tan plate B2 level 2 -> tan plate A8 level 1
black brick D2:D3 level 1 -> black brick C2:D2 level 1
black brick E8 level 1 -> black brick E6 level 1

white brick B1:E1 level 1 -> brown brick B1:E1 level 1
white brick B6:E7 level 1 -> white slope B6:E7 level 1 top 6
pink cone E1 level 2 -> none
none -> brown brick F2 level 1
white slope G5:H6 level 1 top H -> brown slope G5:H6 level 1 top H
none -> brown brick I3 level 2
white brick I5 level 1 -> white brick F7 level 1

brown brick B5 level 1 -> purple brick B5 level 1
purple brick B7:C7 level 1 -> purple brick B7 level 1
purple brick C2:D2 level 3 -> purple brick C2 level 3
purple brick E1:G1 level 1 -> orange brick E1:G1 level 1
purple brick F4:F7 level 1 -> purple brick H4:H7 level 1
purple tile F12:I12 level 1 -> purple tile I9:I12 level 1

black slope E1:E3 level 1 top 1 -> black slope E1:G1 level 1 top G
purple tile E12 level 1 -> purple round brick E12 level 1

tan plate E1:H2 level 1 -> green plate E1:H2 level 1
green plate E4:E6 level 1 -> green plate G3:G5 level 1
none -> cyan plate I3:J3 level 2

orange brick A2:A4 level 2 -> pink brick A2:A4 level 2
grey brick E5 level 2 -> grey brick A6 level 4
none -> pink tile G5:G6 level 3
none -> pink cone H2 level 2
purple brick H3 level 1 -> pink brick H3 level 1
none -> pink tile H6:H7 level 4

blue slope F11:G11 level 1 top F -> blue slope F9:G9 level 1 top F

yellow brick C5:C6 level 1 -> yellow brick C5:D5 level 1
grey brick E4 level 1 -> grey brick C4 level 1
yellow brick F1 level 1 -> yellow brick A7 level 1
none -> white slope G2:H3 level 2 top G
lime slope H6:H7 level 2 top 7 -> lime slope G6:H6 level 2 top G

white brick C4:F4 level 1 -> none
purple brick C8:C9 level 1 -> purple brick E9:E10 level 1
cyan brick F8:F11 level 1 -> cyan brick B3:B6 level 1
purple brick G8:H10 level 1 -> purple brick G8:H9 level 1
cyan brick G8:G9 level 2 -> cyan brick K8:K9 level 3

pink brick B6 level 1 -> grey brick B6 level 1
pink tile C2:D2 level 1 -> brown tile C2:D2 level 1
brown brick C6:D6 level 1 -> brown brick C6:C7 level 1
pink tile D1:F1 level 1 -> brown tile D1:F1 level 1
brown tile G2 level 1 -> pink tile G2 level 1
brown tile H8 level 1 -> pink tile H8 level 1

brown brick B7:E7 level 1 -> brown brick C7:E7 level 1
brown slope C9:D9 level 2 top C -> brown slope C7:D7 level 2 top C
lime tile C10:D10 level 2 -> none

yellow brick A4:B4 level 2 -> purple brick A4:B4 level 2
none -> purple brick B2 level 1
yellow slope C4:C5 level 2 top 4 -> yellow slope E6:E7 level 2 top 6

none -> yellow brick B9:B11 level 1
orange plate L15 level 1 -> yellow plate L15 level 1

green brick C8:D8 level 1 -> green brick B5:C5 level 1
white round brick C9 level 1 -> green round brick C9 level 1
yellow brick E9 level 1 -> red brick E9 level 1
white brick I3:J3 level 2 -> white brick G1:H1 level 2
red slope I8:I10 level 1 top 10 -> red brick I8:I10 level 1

» **Problem details**
In the data, how many lines hold the word "round"? State that number alone.

» **Solution for this problem**
2